## Written task
Could you copy the records below with every "gray circle" swapped for "white circle" and nothing else changed? Leave out the picture lines.

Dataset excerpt
"""

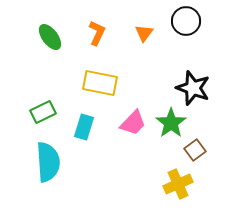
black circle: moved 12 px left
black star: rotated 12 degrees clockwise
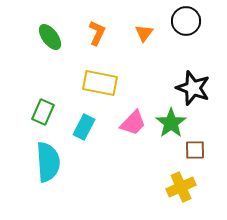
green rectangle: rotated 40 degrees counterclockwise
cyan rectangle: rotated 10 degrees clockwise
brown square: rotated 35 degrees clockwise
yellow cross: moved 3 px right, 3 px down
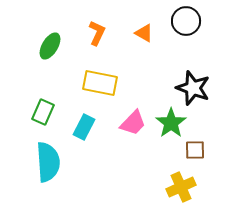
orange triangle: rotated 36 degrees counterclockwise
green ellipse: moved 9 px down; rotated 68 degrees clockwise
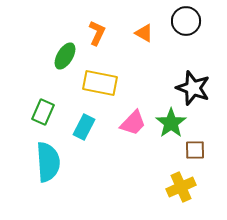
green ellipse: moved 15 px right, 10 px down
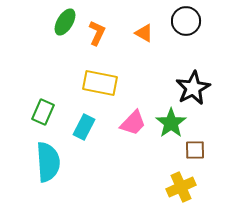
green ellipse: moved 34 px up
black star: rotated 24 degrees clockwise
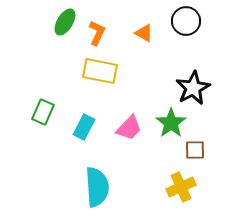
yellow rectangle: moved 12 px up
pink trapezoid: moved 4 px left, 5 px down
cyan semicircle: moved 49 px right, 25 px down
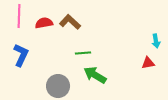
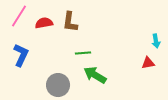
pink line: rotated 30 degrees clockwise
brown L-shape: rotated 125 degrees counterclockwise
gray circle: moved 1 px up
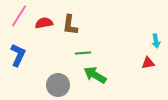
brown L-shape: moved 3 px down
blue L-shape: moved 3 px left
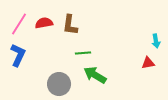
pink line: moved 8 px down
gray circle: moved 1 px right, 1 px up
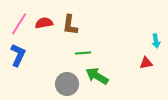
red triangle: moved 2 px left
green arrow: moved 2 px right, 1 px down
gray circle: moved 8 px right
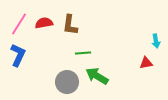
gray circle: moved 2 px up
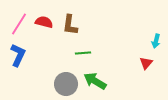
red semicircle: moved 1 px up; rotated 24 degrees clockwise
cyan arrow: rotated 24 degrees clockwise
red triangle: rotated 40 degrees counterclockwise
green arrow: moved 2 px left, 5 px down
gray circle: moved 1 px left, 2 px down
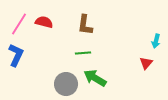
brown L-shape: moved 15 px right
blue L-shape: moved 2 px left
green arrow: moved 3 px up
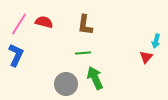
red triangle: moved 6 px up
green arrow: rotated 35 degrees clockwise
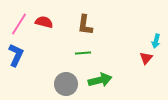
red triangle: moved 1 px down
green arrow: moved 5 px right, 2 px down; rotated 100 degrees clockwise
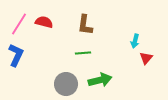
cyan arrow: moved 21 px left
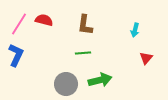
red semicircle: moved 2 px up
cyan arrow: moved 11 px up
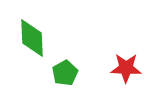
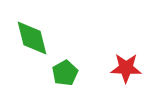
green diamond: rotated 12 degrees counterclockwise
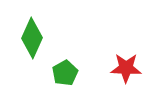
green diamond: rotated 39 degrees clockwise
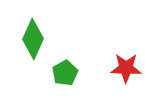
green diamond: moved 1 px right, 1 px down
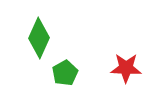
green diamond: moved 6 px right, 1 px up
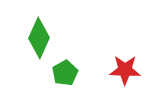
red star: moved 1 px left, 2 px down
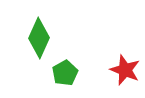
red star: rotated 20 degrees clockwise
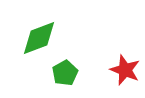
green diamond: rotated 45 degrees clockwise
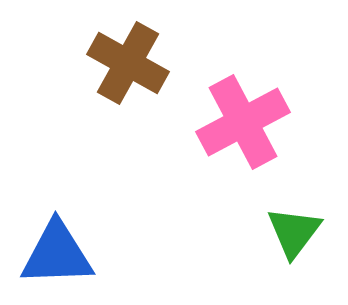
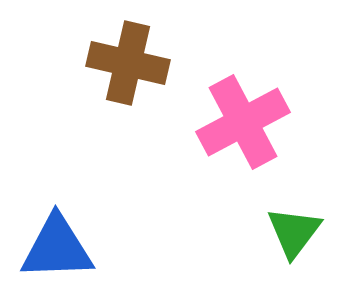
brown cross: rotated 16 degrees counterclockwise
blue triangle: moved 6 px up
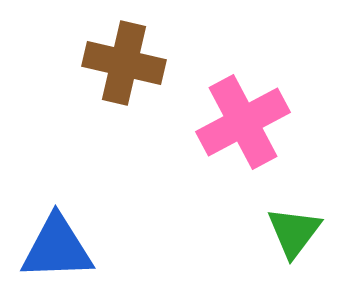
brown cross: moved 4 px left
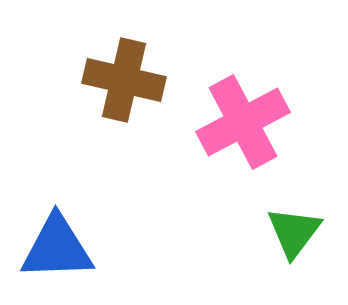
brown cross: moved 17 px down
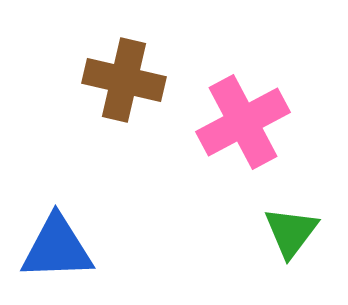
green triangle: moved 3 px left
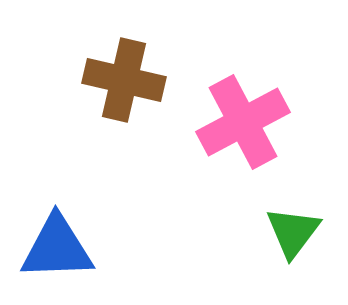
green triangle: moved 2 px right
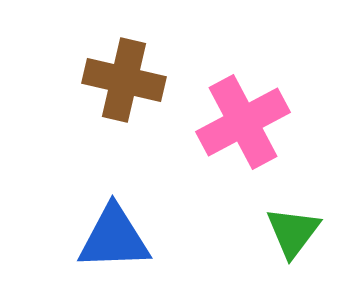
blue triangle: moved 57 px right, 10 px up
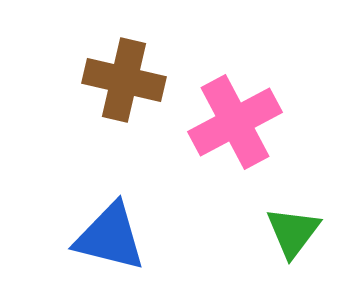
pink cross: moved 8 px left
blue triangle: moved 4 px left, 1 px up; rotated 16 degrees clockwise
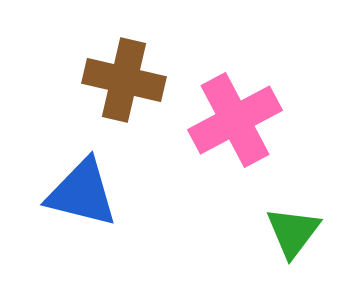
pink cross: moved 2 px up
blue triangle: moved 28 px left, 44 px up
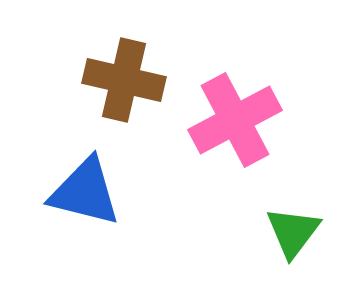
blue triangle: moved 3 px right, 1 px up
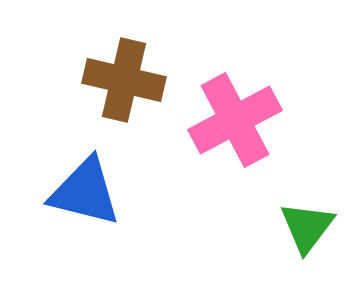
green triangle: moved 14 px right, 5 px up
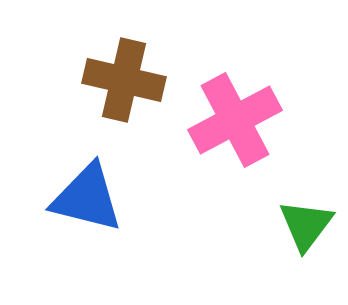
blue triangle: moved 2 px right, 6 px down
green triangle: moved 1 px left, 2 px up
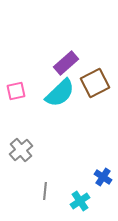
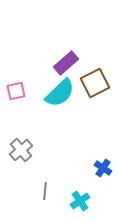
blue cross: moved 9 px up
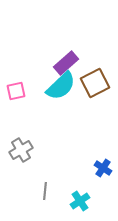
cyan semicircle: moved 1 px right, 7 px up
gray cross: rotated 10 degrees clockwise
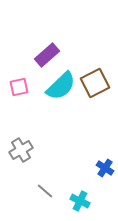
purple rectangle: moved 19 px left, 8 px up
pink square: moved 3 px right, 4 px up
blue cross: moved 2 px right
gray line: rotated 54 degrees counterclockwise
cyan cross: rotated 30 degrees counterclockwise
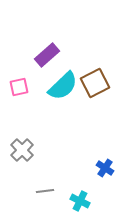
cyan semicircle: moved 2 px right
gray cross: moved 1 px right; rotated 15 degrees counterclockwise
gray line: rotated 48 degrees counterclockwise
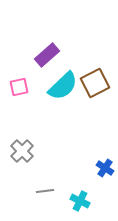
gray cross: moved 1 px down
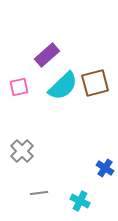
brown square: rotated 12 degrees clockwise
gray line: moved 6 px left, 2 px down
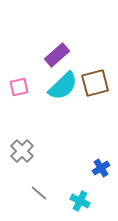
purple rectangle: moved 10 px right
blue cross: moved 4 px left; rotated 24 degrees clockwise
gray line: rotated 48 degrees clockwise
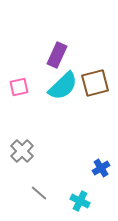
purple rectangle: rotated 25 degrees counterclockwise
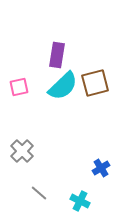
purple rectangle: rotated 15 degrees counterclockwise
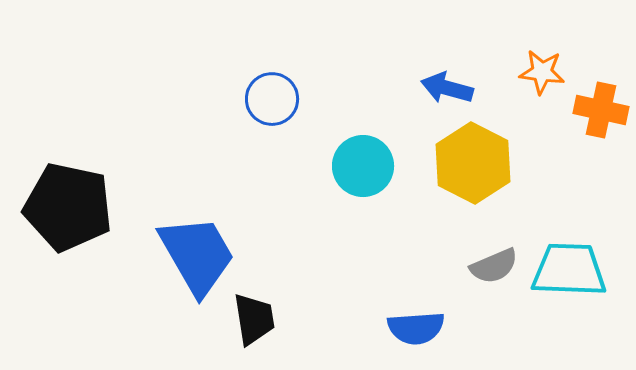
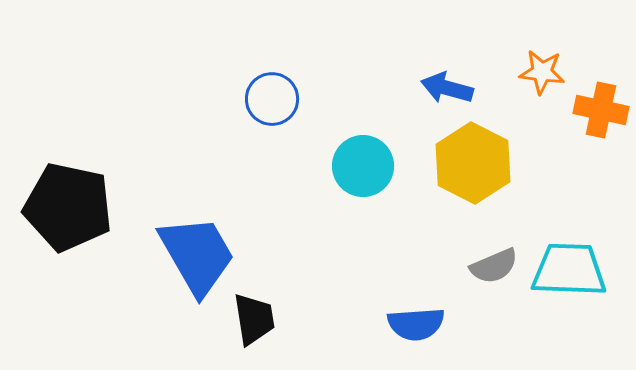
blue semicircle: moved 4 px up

"""

## Exercise response
black circle: moved 12 px left
black star: rotated 12 degrees clockwise
green rectangle: rotated 40 degrees counterclockwise
cyan rectangle: rotated 10 degrees clockwise
brown square: rotated 35 degrees clockwise
yellow cross: moved 3 px right, 3 px down
orange triangle: rotated 36 degrees counterclockwise
green ellipse: moved 9 px down; rotated 68 degrees clockwise
green ellipse: moved 15 px right, 10 px down
green ellipse: moved 34 px up
black star: rotated 24 degrees clockwise
yellow rectangle: moved 12 px up
pink trapezoid: moved 4 px left, 5 px down
cyan semicircle: moved 49 px right, 25 px down
pink line: rotated 30 degrees clockwise
brown L-shape: rotated 125 degrees counterclockwise
white circle: moved 1 px up
brown L-shape: moved 3 px down
blue L-shape: moved 3 px left
pink line: moved 8 px down
white circle: moved 1 px right, 1 px up
red triangle: moved 2 px left
green arrow: moved 2 px right, 1 px down
white circle: moved 8 px right
white circle: moved 2 px up
red semicircle: moved 1 px up; rotated 24 degrees clockwise
cyan arrow: rotated 24 degrees clockwise
red triangle: rotated 40 degrees counterclockwise
green arrow: moved 2 px left, 5 px down
white circle: moved 1 px left, 2 px down
brown L-shape: moved 15 px right
blue L-shape: moved 2 px left
green arrow: moved 3 px up
red triangle: moved 6 px up
green arrow: rotated 35 degrees clockwise
red triangle: moved 1 px down
green arrow: moved 5 px right, 2 px down; rotated 100 degrees clockwise
cyan arrow: moved 21 px left
red semicircle: moved 2 px up
cyan arrow: moved 11 px up
green diamond: rotated 12 degrees counterclockwise
green diamond: rotated 39 degrees clockwise
green diamond: moved 1 px right, 1 px down
green diamond: moved 6 px right, 1 px up
red star: moved 1 px left, 2 px down
red star: rotated 20 degrees clockwise
green diamond: rotated 45 degrees clockwise
brown cross: rotated 16 degrees counterclockwise
blue triangle: moved 6 px up
brown cross: moved 4 px left
brown cross: moved 17 px down
green triangle: moved 3 px left
green triangle: moved 2 px right
blue triangle: moved 57 px right, 10 px up
pink cross: moved 8 px left
blue triangle: moved 4 px left, 1 px up; rotated 16 degrees clockwise
pink cross: moved 2 px up
blue triangle: moved 28 px left, 44 px up
blue triangle: moved 3 px right, 1 px up
green triangle: moved 14 px right, 5 px up
blue triangle: moved 2 px right, 6 px down
green triangle: moved 1 px left, 2 px up
blue cross: moved 9 px up
cyan semicircle: moved 1 px right, 7 px up
gray cross: rotated 10 degrees clockwise
purple rectangle: moved 19 px left, 8 px up
pink square: moved 3 px right, 4 px up
blue cross: moved 2 px right
gray line: rotated 54 degrees counterclockwise
cyan cross: rotated 30 degrees counterclockwise
cyan semicircle: moved 2 px right
gray cross: moved 1 px right; rotated 15 degrees counterclockwise
gray line: rotated 48 degrees counterclockwise
gray cross: moved 1 px down
brown square: rotated 12 degrees clockwise
gray line: moved 6 px left, 2 px down
purple rectangle: moved 10 px right
blue cross: moved 4 px left; rotated 24 degrees clockwise
gray line: rotated 48 degrees clockwise
purple rectangle: rotated 25 degrees counterclockwise
purple rectangle: rotated 15 degrees counterclockwise
blue semicircle: moved 4 px up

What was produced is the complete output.